→ **WHAT YOU SHOULD DO**
Every line in the data below from the one containing "blue bucket [499,214,569,306]" down to the one containing "camera: 25 degrees left, 15 degrees up", both included, must be retyped exactly; no other line is to appear.

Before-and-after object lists
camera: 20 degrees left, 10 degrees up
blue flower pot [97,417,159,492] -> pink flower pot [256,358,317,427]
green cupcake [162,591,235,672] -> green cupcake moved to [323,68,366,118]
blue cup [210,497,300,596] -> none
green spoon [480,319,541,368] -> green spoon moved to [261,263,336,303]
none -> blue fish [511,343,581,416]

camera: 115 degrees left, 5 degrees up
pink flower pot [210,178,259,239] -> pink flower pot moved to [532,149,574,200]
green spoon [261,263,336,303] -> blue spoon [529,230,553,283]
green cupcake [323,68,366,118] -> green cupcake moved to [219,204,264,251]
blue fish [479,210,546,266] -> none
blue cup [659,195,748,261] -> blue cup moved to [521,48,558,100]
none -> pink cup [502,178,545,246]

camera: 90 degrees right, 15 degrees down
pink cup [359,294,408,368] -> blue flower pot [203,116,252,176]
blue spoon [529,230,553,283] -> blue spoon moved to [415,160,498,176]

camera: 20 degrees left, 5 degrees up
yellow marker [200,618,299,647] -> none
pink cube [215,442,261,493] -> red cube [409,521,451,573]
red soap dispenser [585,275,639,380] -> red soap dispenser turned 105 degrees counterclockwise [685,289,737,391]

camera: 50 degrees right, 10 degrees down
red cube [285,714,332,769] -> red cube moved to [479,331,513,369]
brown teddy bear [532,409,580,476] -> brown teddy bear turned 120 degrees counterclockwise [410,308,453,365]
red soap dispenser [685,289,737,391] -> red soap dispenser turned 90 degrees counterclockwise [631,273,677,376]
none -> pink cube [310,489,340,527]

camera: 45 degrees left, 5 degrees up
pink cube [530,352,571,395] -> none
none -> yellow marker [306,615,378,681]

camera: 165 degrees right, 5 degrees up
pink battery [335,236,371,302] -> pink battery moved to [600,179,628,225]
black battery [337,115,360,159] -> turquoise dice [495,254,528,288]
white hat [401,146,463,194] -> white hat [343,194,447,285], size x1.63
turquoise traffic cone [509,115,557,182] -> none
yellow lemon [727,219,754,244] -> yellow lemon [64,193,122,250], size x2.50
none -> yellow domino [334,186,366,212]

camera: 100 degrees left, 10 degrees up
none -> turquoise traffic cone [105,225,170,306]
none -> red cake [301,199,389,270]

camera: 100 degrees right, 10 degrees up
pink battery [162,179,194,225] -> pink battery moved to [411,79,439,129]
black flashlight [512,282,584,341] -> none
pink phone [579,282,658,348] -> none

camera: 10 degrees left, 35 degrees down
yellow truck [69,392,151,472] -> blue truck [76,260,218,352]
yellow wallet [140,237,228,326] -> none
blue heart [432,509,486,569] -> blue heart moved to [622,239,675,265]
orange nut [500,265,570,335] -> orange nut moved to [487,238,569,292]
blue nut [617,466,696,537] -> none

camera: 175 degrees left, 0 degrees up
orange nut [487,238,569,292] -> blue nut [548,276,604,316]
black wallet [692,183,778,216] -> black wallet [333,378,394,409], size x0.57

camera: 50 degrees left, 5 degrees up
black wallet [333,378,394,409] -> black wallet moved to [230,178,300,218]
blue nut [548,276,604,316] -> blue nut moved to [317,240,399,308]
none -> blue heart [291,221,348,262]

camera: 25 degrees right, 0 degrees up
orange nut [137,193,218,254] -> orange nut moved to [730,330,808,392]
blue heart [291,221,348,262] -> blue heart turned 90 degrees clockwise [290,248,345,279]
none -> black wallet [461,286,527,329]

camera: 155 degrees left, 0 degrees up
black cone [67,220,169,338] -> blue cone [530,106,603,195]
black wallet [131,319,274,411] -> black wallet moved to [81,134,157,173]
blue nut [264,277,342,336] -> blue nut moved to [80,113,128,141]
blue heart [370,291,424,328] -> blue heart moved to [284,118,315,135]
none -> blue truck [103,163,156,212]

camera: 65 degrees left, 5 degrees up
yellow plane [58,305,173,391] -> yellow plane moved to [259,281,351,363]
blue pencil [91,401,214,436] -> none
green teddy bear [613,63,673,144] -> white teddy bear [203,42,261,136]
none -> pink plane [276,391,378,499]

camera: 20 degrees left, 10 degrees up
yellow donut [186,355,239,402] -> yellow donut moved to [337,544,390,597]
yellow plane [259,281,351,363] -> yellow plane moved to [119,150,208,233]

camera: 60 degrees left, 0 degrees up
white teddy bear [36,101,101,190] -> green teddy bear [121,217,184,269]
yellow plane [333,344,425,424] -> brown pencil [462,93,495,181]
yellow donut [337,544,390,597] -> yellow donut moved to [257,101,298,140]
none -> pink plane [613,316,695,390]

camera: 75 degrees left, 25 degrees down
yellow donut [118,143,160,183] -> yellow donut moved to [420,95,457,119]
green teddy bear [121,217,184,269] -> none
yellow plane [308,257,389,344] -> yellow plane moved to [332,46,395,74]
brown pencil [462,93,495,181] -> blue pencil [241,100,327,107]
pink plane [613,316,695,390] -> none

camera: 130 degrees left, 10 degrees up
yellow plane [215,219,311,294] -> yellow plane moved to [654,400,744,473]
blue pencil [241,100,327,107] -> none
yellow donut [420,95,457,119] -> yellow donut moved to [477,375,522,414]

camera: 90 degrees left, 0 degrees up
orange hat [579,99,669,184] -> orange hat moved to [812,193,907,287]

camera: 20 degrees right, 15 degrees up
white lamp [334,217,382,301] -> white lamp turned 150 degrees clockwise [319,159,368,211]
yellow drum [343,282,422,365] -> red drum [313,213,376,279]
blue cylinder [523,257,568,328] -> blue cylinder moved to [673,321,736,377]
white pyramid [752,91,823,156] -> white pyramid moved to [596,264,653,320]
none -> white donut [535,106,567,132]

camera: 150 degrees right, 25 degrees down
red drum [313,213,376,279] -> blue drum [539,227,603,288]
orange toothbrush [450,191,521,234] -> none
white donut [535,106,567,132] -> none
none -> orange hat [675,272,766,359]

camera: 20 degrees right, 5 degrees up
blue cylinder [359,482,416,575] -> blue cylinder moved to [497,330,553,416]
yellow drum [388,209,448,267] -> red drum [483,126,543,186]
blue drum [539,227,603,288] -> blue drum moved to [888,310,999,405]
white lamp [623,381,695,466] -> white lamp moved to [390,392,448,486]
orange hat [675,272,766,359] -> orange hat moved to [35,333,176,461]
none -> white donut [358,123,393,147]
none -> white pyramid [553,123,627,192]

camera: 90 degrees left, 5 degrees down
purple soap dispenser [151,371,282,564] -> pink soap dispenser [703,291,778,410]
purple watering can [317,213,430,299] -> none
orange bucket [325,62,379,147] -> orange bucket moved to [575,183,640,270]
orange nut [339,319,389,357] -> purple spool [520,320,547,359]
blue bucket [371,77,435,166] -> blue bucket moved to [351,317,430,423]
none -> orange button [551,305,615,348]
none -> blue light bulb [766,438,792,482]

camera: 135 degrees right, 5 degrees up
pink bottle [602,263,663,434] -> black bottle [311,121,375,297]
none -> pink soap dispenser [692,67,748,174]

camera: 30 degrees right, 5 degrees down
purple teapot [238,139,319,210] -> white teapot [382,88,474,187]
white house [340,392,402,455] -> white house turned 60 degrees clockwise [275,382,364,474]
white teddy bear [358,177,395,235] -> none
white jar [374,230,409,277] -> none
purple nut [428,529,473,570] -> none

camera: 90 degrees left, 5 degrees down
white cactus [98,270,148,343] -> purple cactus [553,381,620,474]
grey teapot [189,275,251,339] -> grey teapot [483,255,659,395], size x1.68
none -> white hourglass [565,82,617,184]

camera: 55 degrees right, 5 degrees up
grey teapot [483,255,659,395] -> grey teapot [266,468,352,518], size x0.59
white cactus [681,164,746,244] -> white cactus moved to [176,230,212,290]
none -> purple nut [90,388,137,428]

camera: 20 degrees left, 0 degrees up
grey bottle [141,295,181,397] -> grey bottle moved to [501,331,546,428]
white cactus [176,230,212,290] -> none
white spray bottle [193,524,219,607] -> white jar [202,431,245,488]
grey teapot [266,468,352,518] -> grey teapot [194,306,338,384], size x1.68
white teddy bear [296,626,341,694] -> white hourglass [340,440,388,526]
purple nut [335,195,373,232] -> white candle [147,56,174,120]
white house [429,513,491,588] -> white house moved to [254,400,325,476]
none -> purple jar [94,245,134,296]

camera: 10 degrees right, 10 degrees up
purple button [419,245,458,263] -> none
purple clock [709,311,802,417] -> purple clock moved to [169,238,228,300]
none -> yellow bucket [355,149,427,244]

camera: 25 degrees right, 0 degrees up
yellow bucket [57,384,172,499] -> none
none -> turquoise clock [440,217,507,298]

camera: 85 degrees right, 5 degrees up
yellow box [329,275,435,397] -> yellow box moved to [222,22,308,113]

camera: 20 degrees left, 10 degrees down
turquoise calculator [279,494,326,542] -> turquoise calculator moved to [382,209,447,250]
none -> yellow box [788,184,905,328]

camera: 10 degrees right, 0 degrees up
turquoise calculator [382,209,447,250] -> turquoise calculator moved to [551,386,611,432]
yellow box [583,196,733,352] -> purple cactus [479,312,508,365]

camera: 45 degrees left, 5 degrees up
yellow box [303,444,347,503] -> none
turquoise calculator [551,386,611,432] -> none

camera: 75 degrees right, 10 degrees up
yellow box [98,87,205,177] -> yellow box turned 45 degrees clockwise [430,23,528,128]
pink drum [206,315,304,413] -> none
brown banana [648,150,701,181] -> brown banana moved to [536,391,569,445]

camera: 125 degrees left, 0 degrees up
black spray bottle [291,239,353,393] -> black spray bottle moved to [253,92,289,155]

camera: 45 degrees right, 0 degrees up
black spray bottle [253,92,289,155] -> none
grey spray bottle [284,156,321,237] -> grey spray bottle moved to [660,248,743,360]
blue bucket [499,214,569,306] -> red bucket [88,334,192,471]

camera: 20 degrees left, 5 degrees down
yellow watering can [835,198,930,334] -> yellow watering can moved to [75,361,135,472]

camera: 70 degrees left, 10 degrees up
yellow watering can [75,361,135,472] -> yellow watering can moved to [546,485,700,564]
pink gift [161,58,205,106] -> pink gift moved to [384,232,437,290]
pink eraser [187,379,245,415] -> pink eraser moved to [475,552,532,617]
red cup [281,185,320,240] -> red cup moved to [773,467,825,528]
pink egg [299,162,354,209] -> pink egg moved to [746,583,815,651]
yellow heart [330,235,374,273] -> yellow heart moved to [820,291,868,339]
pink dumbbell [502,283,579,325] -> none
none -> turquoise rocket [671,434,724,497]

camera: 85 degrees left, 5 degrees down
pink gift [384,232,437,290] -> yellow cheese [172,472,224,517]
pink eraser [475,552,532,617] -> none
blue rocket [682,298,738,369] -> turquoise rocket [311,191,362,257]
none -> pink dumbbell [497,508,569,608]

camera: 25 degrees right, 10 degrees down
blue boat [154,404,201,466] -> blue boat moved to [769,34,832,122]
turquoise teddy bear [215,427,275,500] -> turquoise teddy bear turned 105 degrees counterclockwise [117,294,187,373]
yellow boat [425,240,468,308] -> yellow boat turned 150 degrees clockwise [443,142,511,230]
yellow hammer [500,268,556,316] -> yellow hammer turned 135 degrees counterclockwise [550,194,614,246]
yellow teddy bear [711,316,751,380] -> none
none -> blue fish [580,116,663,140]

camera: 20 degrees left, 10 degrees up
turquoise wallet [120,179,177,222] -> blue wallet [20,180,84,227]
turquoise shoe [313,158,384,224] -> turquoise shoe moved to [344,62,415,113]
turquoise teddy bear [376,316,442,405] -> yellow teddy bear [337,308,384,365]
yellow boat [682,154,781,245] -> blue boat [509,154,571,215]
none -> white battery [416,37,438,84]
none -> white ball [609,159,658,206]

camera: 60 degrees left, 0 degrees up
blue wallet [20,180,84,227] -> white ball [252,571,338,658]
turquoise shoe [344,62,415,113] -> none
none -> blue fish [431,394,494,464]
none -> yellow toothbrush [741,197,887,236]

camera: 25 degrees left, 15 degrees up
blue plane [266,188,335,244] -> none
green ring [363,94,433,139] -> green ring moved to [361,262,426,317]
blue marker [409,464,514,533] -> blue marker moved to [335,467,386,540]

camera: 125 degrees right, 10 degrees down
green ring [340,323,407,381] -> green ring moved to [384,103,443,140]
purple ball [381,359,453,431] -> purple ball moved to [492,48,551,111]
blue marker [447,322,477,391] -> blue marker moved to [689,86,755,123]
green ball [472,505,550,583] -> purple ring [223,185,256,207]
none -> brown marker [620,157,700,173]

→ **RESULT OF THIS EXERCISE**
blue bucket [499,214,569,306] -> red bucket [88,334,192,471]

camera: 20 degrees left, 5 degrees down
yellow watering can [835,198,930,334] -> yellow watering can moved to [75,361,135,472]

camera: 70 degrees left, 10 degrees up
yellow watering can [75,361,135,472] -> yellow watering can moved to [546,485,700,564]
pink gift [161,58,205,106] -> pink gift moved to [384,232,437,290]
pink eraser [187,379,245,415] -> pink eraser moved to [475,552,532,617]
red cup [281,185,320,240] -> red cup moved to [773,467,825,528]
pink egg [299,162,354,209] -> pink egg moved to [746,583,815,651]
yellow heart [330,235,374,273] -> yellow heart moved to [820,291,868,339]
pink dumbbell [502,283,579,325] -> none
none -> turquoise rocket [671,434,724,497]

camera: 85 degrees left, 5 degrees down
pink gift [384,232,437,290] -> yellow cheese [172,472,224,517]
pink eraser [475,552,532,617] -> none
blue rocket [682,298,738,369] -> turquoise rocket [311,191,362,257]
none -> pink dumbbell [497,508,569,608]

camera: 25 degrees right, 10 degrees down
blue boat [154,404,201,466] -> blue boat moved to [769,34,832,122]
turquoise teddy bear [215,427,275,500] -> turquoise teddy bear turned 105 degrees counterclockwise [117,294,187,373]
yellow boat [425,240,468,308] -> yellow boat turned 150 degrees clockwise [443,142,511,230]
yellow hammer [500,268,556,316] -> yellow hammer turned 135 degrees counterclockwise [550,194,614,246]
yellow teddy bear [711,316,751,380] -> none
none -> blue fish [580,116,663,140]

camera: 20 degrees left, 10 degrees up
turquoise wallet [120,179,177,222] -> blue wallet [20,180,84,227]
turquoise shoe [313,158,384,224] -> turquoise shoe moved to [344,62,415,113]
turquoise teddy bear [376,316,442,405] -> yellow teddy bear [337,308,384,365]
yellow boat [682,154,781,245] -> blue boat [509,154,571,215]
none -> white battery [416,37,438,84]
none -> white ball [609,159,658,206]

camera: 60 degrees left, 0 degrees up
blue wallet [20,180,84,227] -> white ball [252,571,338,658]
turquoise shoe [344,62,415,113] -> none
none -> blue fish [431,394,494,464]
none -> yellow toothbrush [741,197,887,236]

camera: 25 degrees left, 15 degrees up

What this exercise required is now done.